> _Exercise goal_
The pictures get left out, but everything else in the listing below must be duplicated exactly.

> _Record set_

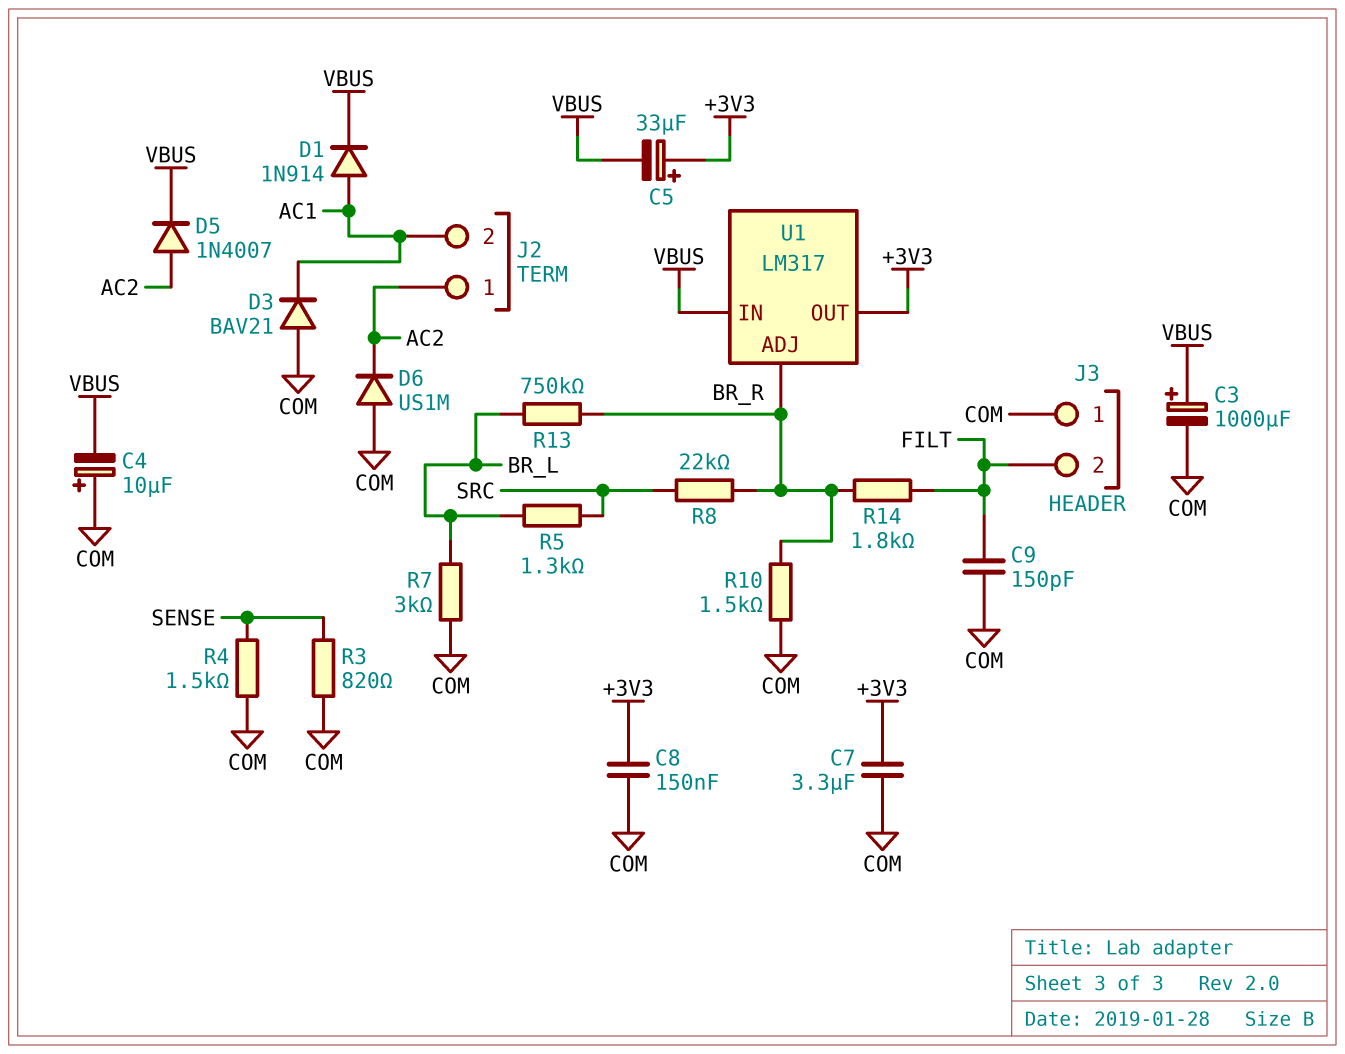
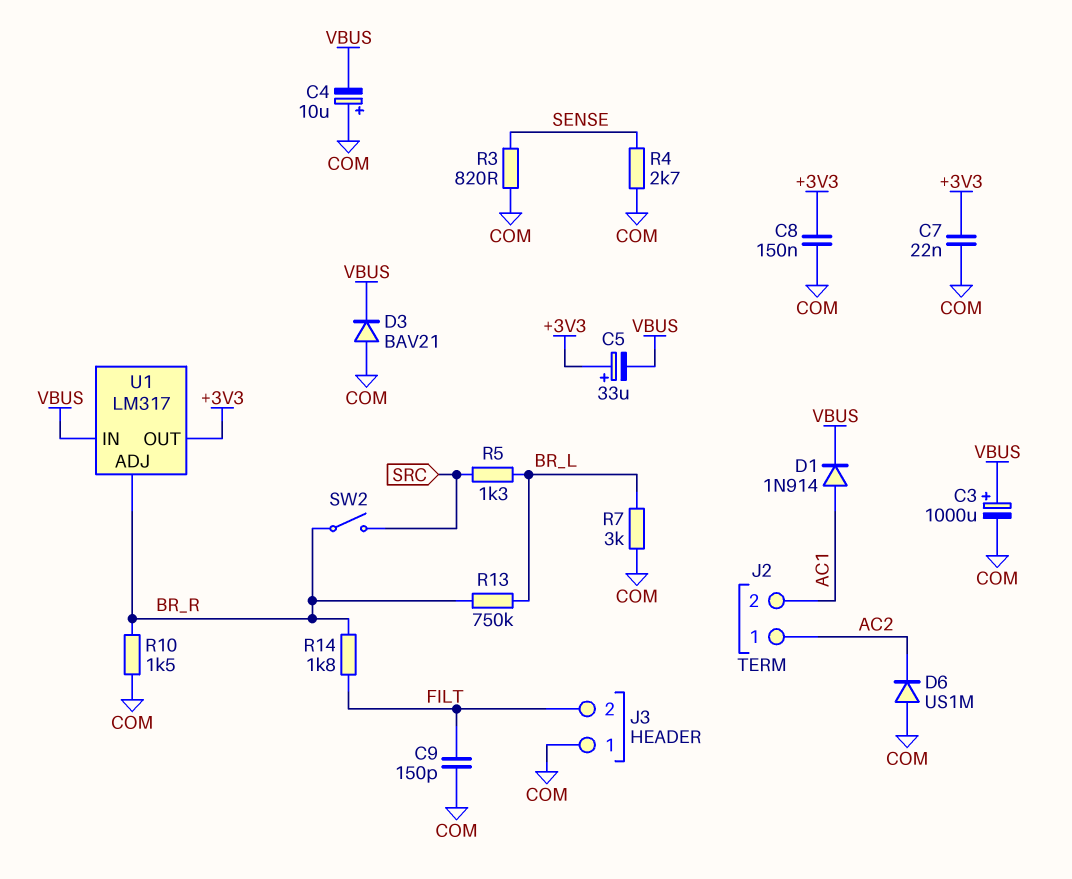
C7: 3.3uF (+3V3, COM) -> 22nF (+3V3, COM)
D3: diode BAV21 (A COM, K AC1) -> diode BAV21 (A COM, K VBUS)
D5: diode 1N4007 (A AC2, K VBUS) -> none
R4: 1.5k (COM, SENSE) -> 2.7k (COM, SENSE)
R8: 22k (BR_R, SRC) -> none
SW2: none -> switch (BR_R, SRC)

> _Exercise response_
C7: 3.3uF (+3V3, COM) -> 22nF (+3V3, COM)
D3: diode BAV21 (A COM, K AC1) -> diode BAV21 (A COM, K VBUS)
D5: diode 1N4007 (A AC2, K VBUS) -> none
R4: 1.5k (COM, SENSE) -> 2.7k (COM, SENSE)
R8: 22k (BR_R, SRC) -> none
SW2: none -> switch (BR_R, SRC)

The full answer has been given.